For the material below, return exactly the lines starting at the one holding "(284, 393) = (303, 391): black" and ending at the one holding "(694, 410) = (559, 336): grey", counting both as part of the range.

== Segment start ==

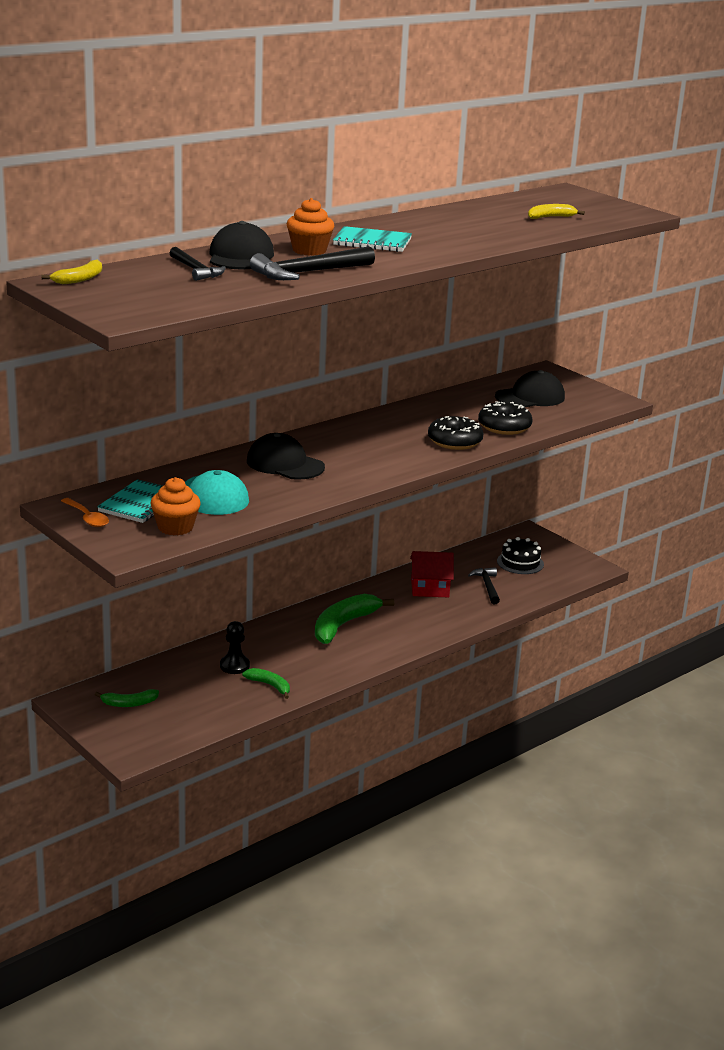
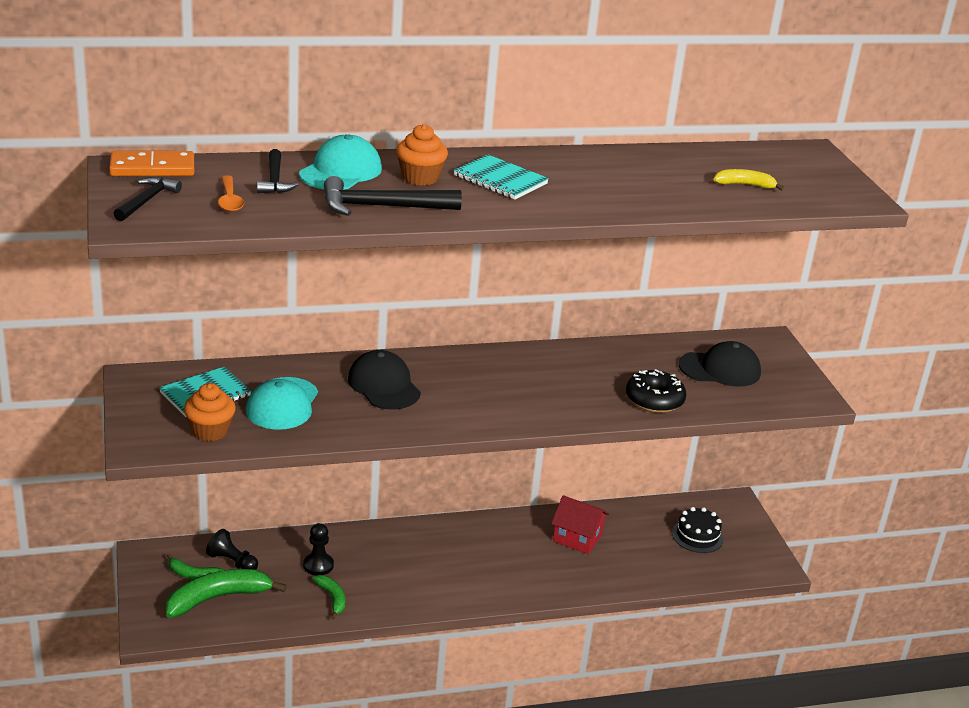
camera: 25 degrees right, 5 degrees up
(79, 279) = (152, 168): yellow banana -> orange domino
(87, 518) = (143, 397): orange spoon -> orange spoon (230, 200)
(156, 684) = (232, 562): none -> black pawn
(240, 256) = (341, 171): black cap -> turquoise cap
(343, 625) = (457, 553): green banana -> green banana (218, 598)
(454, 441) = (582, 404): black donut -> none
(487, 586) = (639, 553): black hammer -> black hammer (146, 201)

== Segment end ==
== Segment start ==

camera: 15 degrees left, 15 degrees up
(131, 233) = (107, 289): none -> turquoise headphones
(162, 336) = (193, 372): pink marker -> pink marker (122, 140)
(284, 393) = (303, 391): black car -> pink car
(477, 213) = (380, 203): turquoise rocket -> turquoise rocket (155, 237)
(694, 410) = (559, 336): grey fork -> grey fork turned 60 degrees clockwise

== Segment end ==
== Segment start ==

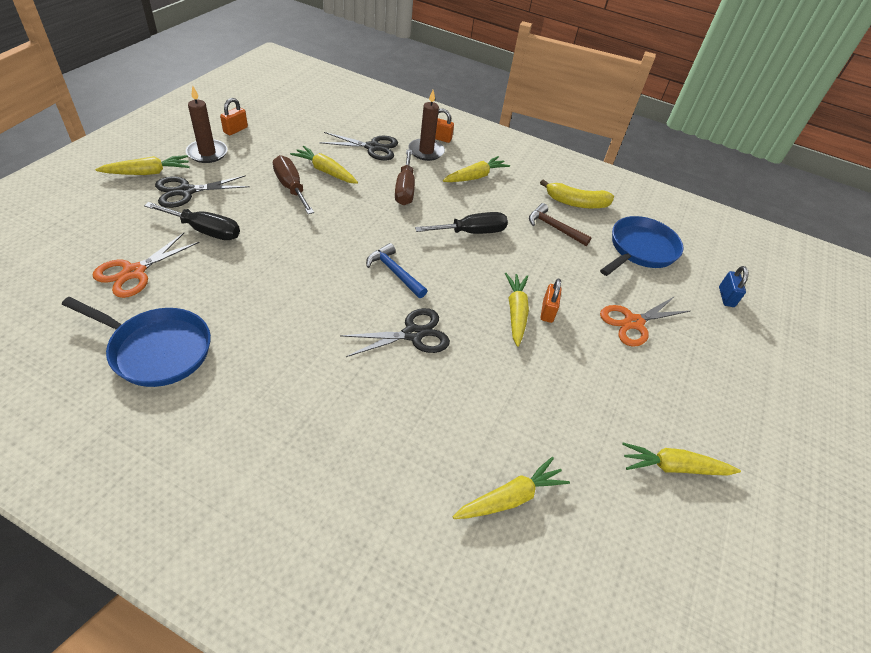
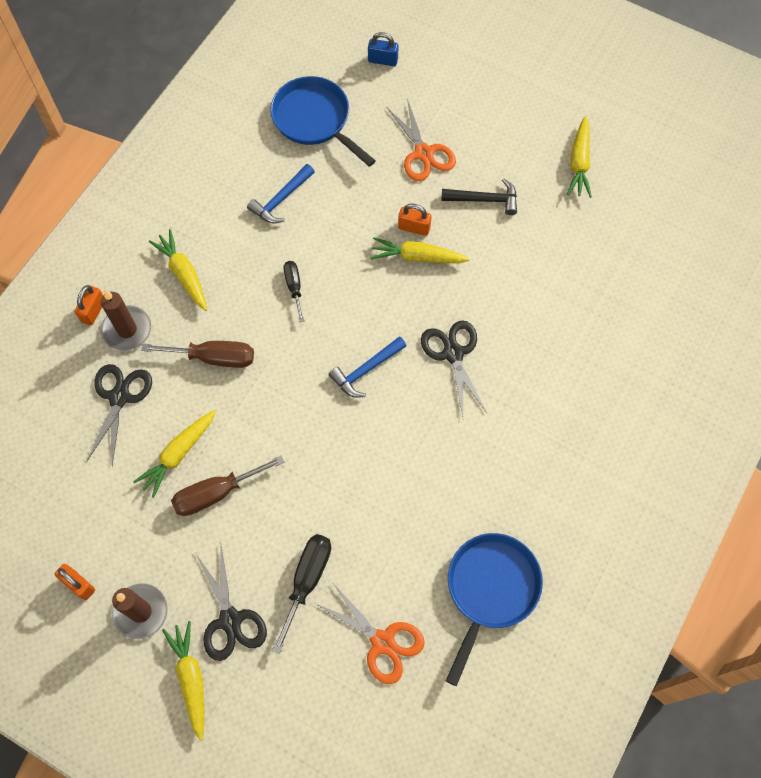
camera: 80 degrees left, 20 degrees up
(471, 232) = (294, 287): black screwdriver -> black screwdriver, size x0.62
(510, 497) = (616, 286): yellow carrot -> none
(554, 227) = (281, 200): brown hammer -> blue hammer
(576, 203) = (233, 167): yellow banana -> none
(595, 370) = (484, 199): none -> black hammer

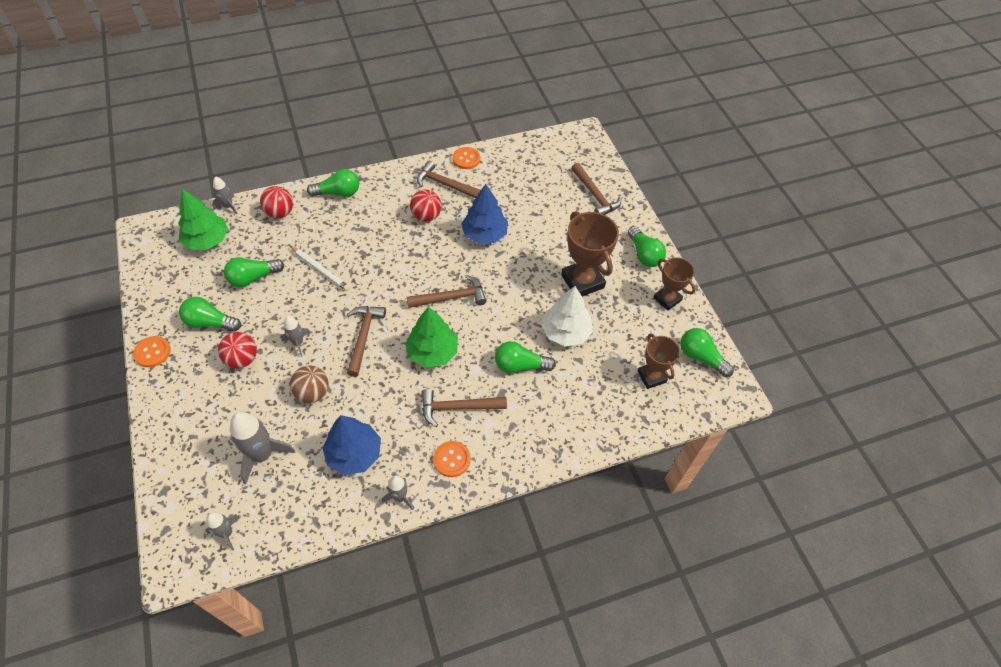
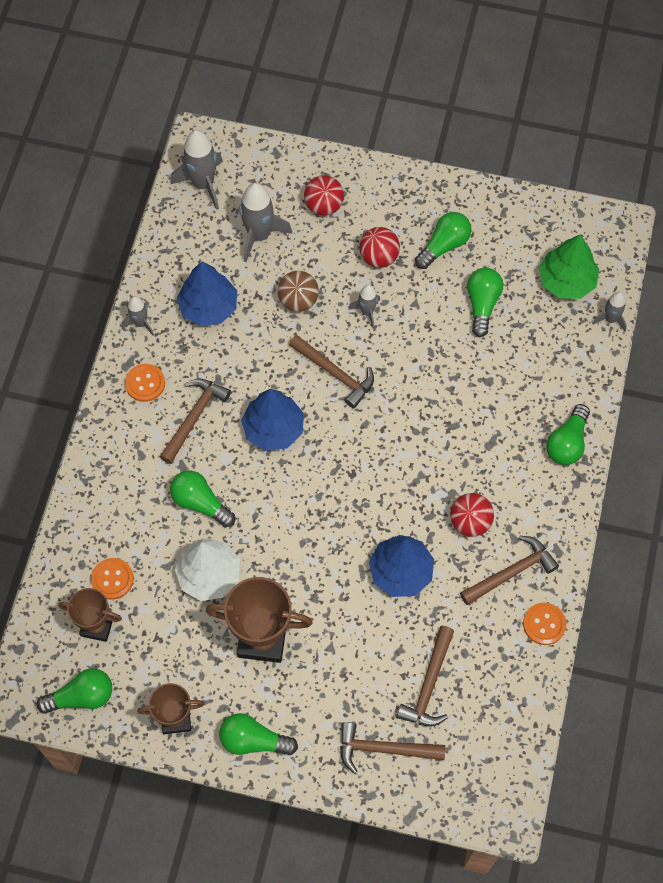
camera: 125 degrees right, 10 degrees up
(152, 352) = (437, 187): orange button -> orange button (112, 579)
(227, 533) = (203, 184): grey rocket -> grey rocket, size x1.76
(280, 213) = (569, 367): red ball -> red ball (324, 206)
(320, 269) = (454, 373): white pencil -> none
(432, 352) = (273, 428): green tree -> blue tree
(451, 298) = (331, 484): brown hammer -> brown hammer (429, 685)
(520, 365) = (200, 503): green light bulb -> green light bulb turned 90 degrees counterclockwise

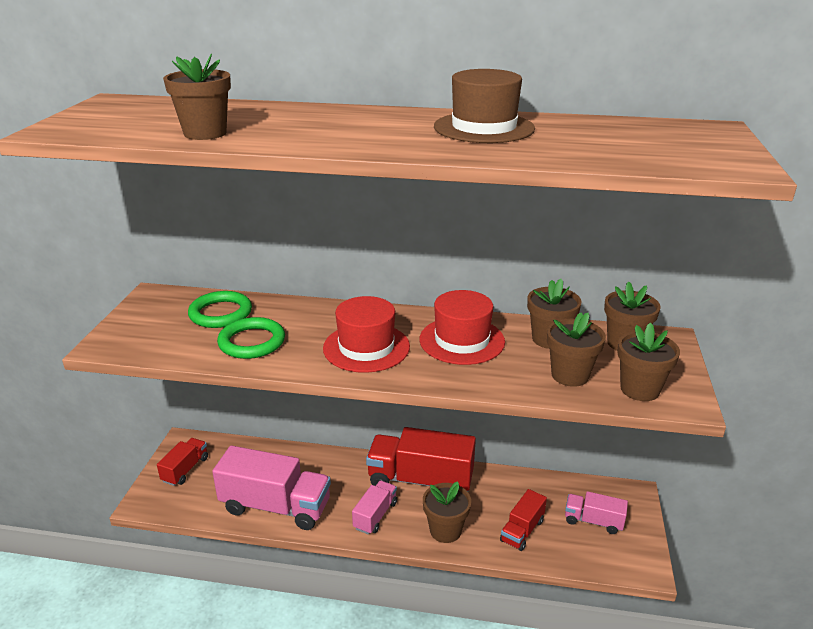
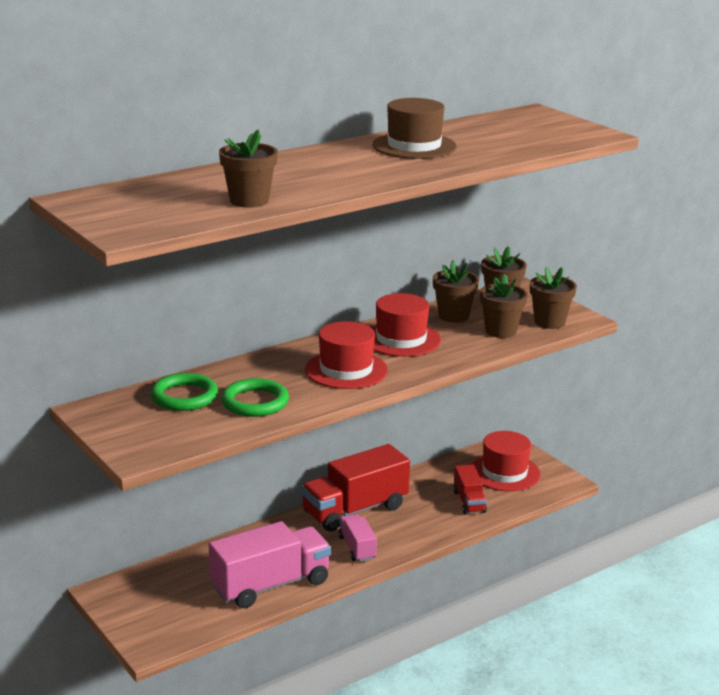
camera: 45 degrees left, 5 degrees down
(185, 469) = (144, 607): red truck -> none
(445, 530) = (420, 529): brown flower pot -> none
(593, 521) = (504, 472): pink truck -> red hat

== Segment end ==

**WRITTEN SOLUTION**
(284, 393) = (303, 391): black car -> pink car
(477, 213) = (380, 203): turquoise rocket -> turquoise rocket (155, 237)
(694, 410) = (559, 336): grey fork -> grey fork turned 60 degrees clockwise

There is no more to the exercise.